Start of Data for review

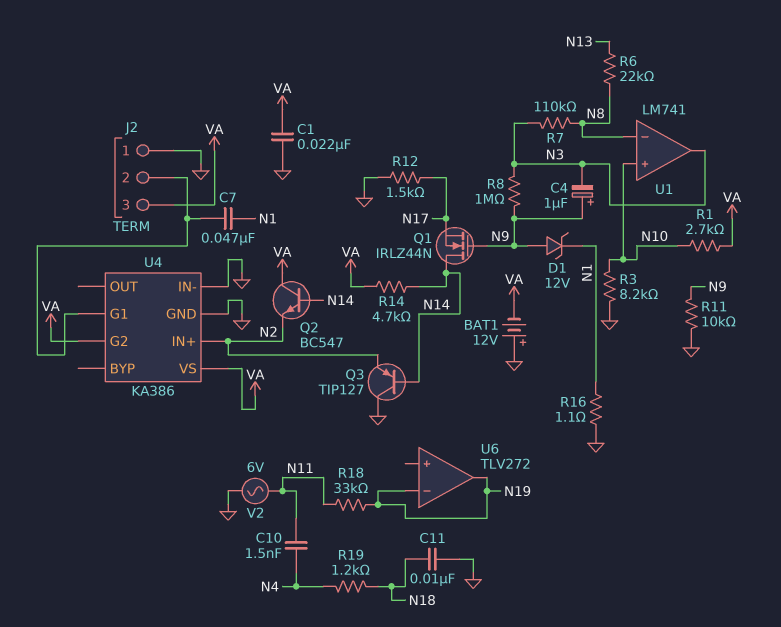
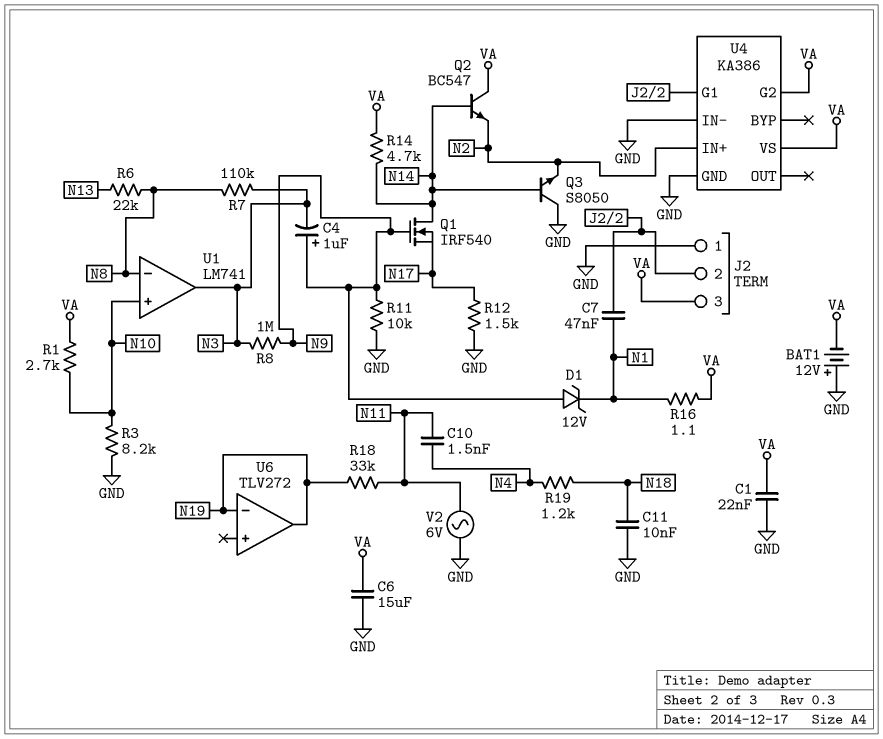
C6: none -> 15uF (GND, VA)
Q1: NMOS IRLZ44N (G N9, D N14, S N17) -> NMOS IRF540 (G N9, D N14, S N17)
Q3: PNP TIP127 (B N14, C GND, E N2) -> NPN S8050 (B N14, C GND, E N2)
R16: 1.1 (GND, N1) -> 1.1 (N1, VA)

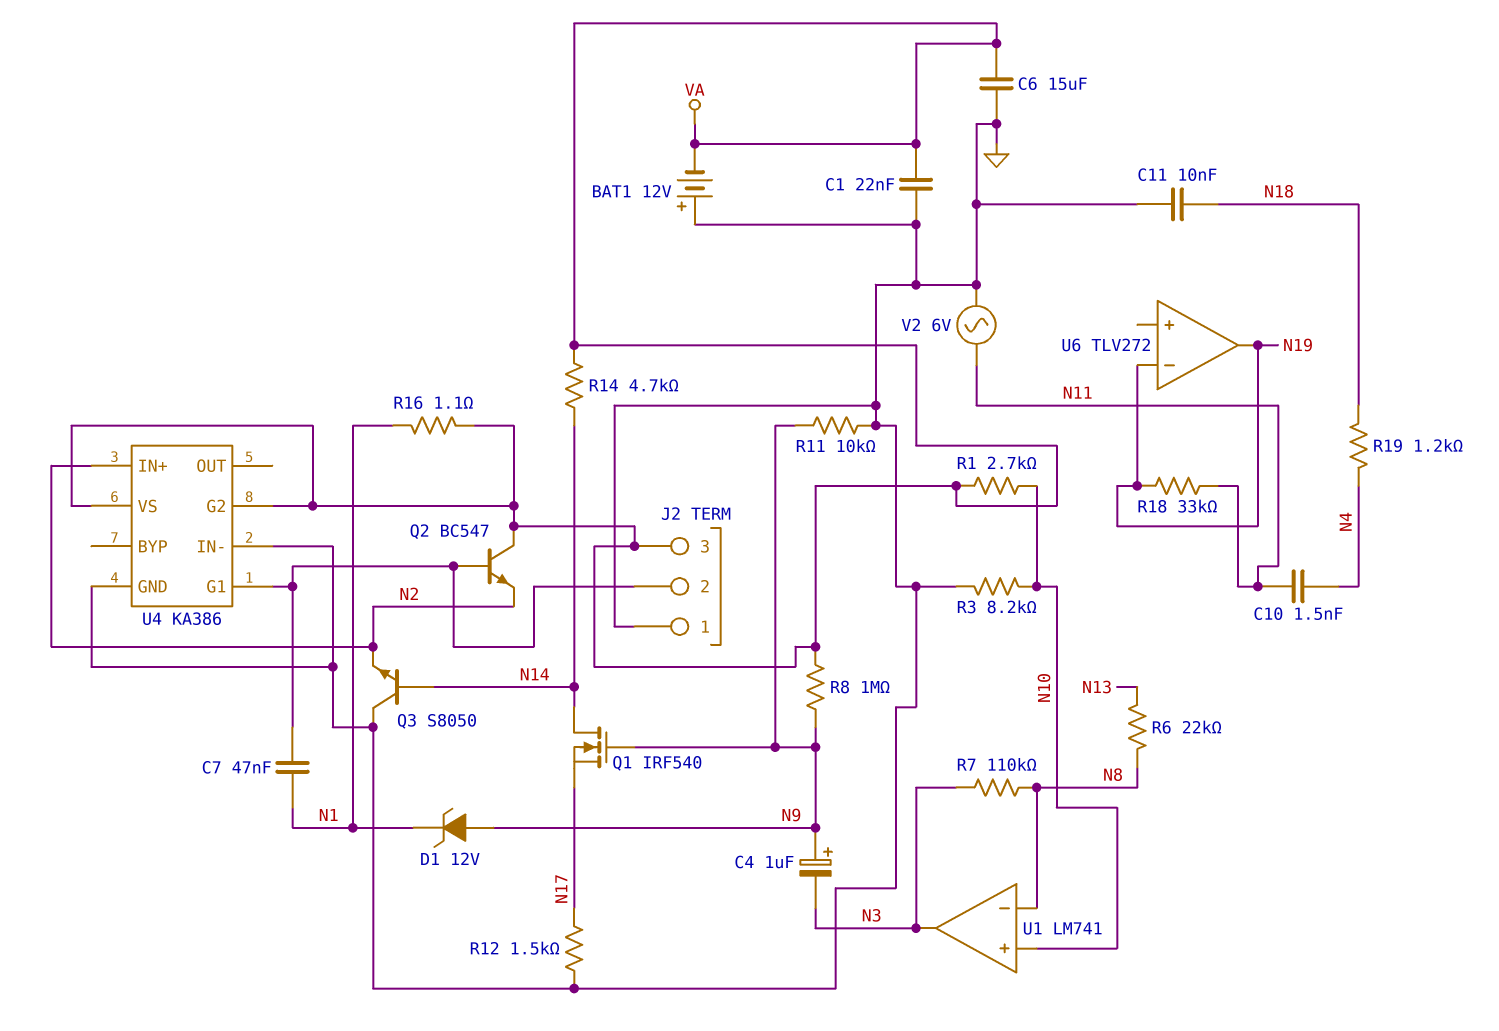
Q2: NPN BC547 (B N14, C VA, E N2) -> NPN BC547 (B J2/2, C VA, E N2)
R8: 1M (N3, N9) -> 1M (N9, VA)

End of Data for review

**Exercise:**
Write out again, exactly, the line containing "Q2: NPN BC547" and every later line of the records. Omit the rest.

**Task response:**
Q2: NPN BC547 (B N14, C VA, E N2) -> NPN BC547 (B J2/2, C VA, E N2)
R8: 1M (N3, N9) -> 1M (N9, VA)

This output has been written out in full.